Exercise requirements:
Your task is to transcribe the entries below exactly, from their first line down to the line containing "D2: schottky 1N5817", and to stop there.

Material provided:
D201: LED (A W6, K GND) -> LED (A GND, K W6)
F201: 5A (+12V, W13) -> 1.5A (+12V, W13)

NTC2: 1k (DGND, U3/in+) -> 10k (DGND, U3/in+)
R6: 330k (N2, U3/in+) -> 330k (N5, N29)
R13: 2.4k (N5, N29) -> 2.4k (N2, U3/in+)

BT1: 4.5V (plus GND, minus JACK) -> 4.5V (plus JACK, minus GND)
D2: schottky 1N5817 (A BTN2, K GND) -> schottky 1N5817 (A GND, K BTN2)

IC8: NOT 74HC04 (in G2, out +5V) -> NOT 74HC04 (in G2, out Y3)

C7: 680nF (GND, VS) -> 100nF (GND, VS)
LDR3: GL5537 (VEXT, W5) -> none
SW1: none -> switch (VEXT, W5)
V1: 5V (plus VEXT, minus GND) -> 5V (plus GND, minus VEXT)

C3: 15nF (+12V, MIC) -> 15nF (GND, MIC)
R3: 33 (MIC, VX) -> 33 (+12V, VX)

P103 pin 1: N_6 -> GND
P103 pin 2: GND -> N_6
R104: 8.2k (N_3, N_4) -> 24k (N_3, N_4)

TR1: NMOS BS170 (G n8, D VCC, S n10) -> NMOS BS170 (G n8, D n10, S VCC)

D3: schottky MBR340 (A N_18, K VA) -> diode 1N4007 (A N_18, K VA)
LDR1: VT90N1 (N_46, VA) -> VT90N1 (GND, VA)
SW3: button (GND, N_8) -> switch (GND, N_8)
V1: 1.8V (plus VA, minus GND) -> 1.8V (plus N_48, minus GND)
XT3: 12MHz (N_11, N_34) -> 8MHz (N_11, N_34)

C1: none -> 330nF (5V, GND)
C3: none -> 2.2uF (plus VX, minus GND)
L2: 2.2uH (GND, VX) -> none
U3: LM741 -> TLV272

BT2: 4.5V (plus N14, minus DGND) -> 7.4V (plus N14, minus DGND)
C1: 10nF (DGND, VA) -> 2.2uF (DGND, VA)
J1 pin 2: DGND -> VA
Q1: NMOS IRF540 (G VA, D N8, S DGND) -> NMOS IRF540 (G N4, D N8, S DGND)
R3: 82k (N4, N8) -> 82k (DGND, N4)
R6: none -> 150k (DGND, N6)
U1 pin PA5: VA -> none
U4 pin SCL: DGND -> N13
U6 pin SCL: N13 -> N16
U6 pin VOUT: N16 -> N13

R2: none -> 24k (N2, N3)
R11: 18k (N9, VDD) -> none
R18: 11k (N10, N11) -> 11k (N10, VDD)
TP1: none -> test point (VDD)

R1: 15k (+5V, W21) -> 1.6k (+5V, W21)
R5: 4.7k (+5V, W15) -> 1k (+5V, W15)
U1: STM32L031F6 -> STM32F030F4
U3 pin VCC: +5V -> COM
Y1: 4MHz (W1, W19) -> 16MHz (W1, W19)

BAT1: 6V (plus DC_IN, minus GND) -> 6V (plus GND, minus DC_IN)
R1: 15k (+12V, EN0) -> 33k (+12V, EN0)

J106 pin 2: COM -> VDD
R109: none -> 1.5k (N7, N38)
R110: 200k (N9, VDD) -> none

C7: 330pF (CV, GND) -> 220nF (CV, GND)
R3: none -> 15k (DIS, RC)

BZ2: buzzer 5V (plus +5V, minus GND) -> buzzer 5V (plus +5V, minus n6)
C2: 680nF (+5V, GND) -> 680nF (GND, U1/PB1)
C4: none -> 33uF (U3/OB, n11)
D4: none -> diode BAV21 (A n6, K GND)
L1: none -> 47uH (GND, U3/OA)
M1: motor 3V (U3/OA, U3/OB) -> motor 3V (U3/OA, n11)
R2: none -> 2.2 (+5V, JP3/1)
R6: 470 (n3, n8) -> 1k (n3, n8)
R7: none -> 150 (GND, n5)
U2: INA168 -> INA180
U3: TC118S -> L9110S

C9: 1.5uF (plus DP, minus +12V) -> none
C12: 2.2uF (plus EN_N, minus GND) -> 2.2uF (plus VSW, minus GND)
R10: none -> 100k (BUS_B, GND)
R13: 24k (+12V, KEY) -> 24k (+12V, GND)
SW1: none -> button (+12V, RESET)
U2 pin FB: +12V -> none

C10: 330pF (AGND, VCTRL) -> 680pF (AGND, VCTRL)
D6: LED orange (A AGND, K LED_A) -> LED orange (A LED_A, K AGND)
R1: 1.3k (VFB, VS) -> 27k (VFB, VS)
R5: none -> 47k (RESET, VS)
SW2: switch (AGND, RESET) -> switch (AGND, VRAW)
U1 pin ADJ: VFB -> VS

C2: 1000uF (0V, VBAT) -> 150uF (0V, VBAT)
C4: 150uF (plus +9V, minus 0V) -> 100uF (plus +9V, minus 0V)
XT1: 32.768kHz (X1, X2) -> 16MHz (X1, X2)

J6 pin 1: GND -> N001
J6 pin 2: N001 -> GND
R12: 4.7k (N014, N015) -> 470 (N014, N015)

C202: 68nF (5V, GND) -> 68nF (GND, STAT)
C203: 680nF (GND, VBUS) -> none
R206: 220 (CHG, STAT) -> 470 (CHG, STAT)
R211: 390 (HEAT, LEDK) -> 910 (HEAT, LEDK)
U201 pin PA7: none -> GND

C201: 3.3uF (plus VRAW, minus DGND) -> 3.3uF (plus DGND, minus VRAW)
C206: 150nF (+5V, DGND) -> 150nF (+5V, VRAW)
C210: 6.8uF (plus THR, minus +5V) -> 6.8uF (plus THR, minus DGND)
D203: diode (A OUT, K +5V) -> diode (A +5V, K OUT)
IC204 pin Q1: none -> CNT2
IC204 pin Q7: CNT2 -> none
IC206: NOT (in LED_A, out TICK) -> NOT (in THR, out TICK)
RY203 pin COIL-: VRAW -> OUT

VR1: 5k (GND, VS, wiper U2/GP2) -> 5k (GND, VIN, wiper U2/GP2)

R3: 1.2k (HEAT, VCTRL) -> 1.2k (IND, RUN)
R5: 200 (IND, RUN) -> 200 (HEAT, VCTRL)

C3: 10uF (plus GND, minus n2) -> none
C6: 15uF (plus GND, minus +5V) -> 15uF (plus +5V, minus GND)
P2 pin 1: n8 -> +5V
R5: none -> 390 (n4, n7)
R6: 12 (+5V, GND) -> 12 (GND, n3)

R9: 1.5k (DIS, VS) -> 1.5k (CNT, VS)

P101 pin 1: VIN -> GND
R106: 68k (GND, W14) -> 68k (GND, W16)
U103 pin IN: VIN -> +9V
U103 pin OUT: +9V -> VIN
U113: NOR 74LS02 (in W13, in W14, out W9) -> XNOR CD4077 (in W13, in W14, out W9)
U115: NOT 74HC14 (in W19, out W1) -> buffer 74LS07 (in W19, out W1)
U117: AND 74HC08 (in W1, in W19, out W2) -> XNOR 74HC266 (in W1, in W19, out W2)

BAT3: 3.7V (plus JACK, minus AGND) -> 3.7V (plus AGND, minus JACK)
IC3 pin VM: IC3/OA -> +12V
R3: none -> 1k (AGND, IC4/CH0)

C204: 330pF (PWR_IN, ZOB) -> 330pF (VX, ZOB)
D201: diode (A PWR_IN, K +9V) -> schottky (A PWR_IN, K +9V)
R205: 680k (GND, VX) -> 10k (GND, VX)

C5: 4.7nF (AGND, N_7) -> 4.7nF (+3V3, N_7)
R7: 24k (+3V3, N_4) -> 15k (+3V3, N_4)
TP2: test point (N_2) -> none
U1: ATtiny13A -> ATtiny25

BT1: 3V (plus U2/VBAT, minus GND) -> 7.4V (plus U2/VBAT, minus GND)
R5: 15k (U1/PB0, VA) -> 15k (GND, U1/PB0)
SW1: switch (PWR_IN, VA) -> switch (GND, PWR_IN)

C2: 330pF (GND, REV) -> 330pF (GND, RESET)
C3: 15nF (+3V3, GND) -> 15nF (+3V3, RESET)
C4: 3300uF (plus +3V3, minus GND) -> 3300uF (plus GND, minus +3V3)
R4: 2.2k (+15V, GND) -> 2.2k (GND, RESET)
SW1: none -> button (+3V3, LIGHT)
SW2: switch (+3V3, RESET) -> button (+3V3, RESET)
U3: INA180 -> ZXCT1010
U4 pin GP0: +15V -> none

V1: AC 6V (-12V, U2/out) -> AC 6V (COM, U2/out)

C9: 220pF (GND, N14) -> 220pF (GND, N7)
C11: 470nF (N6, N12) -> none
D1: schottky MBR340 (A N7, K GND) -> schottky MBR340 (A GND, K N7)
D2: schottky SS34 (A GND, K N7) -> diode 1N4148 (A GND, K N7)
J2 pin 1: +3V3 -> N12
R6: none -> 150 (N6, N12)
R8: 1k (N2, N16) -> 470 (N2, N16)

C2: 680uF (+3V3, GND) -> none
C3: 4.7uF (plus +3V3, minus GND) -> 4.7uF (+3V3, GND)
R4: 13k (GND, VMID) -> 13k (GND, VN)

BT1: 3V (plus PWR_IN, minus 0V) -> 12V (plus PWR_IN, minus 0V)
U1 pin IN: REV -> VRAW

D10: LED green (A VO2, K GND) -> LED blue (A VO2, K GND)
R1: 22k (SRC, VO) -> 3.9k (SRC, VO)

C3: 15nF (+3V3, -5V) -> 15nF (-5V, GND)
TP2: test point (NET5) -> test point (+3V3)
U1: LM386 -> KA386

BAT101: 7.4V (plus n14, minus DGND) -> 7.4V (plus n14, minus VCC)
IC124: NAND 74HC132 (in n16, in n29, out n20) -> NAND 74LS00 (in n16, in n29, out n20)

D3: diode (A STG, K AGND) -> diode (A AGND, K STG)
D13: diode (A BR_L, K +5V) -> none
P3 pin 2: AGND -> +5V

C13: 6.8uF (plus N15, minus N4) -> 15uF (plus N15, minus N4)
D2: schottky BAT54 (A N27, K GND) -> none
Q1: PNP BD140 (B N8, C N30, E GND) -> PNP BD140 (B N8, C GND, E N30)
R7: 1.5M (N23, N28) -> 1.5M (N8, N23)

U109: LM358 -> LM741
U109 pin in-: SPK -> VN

Solved problem:
D201: LED (A W6, K GND) -> LED (A GND, K W6)
F201: 5A (+12V, W13) -> 1.5A (+12V, W13)

NTC2: 1k (DGND, U3/in+) -> 10k (DGND, U3/in+)
R6: 330k (N2, U3/in+) -> 330k (N5, N29)
R13: 2.4k (N5, N29) -> 2.4k (N2, U3/in+)

BT1: 4.5V (plus GND, minus JACK) -> 4.5V (plus JACK, minus GND)
D2: schottky 1N5817 (A BTN2, K GND) -> schottky 1N5817 (A GND, K BTN2)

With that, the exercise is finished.